Report the number of lines below in which the word "purple" occurs. Nothing else is needed.

» Data section:
[Start of Attachment]
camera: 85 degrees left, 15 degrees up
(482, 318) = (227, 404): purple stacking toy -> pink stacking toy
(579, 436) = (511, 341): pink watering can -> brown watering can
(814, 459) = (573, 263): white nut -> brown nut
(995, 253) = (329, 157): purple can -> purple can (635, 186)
[End of Attachment]
» Output of the exercise: 2